**Your instructions**.
Here the job is to transcribe only the lines from the one containing "white traffic cone: 1 -> 0" through the last line below, exactly as written; please leave out pictures.

**Exercise materials**.
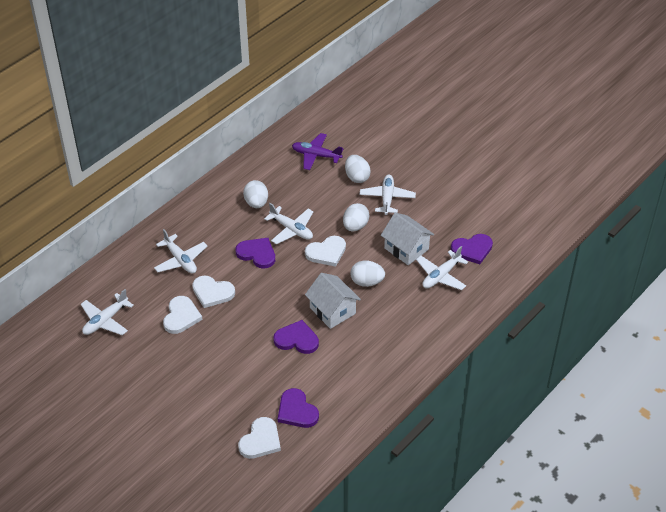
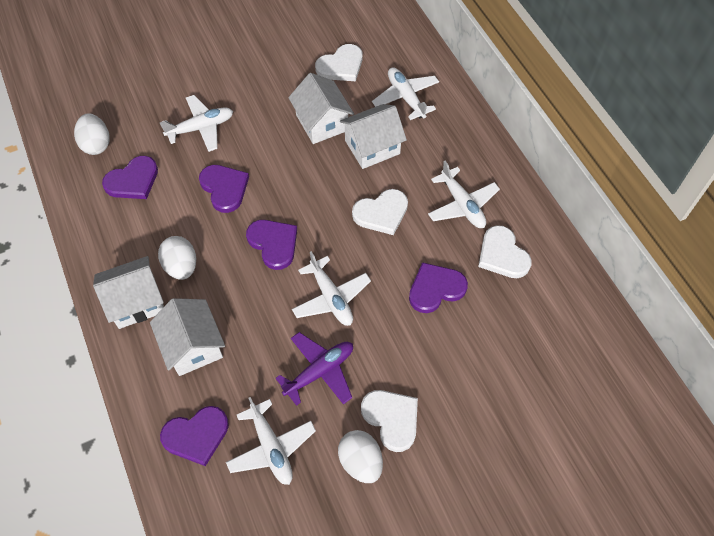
purple heart: 4 -> 5
white egg: 4 -> 3
white house: 2 -> 4

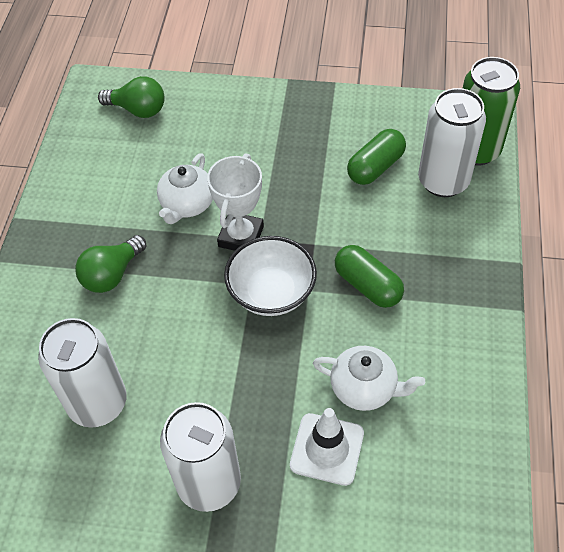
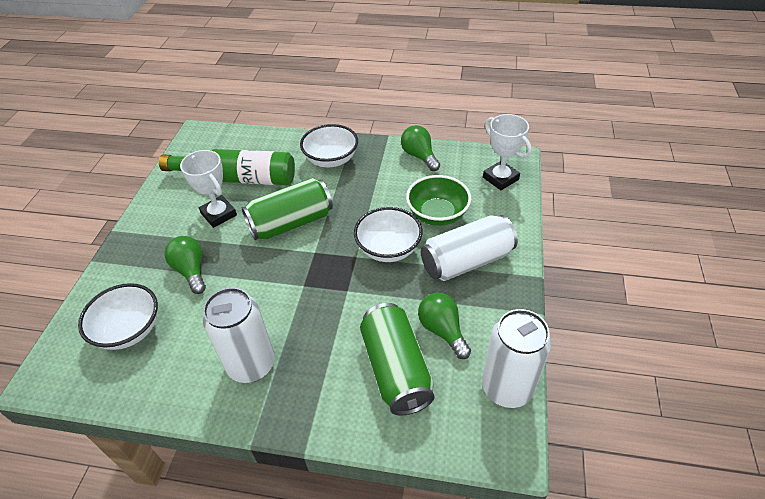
green bottle: 0 -> 1
green bowl: 0 -> 1
green can: 1 -> 2
green capsule: 2 -> 0
green light bulb: 2 -> 3
white bowl: 1 -> 3
white teapot: 2 -> 0
white traffic cone: 1 -> 0
white trophy: 1 -> 2

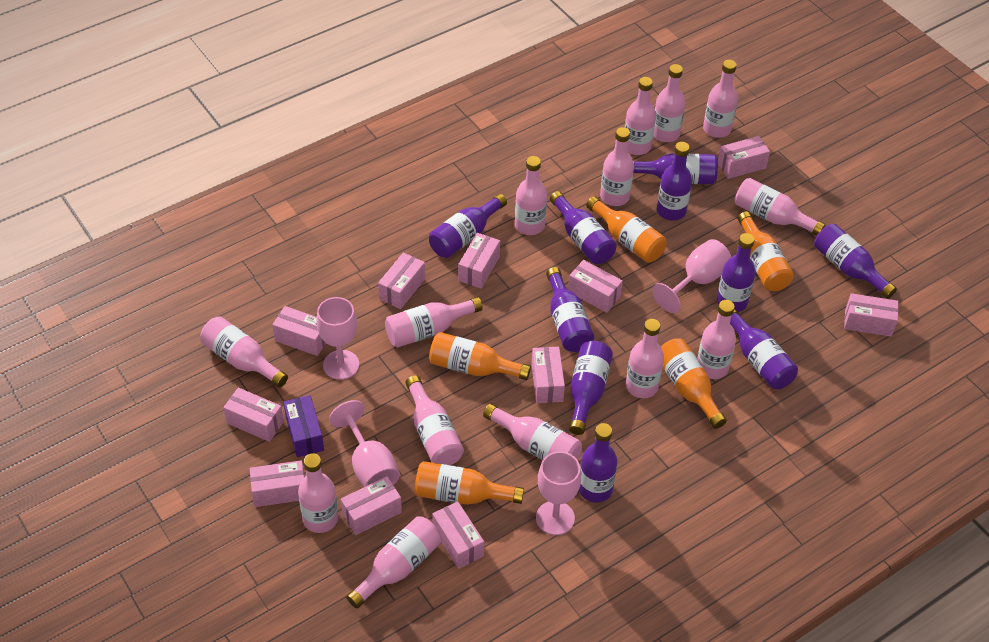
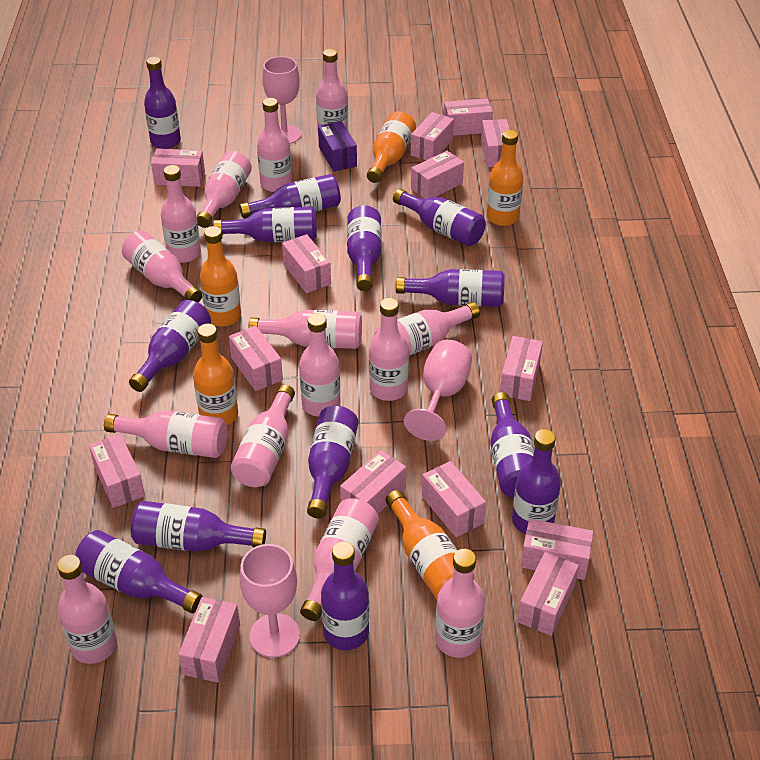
pink box: 11 -> 14
pink goblet: 4 -> 3
purple bottle: 10 -> 13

**The answer**.
white traffic cone: 1 -> 0
white trophy: 1 -> 2

pink box: 11 -> 14
pink goblet: 4 -> 3
purple bottle: 10 -> 13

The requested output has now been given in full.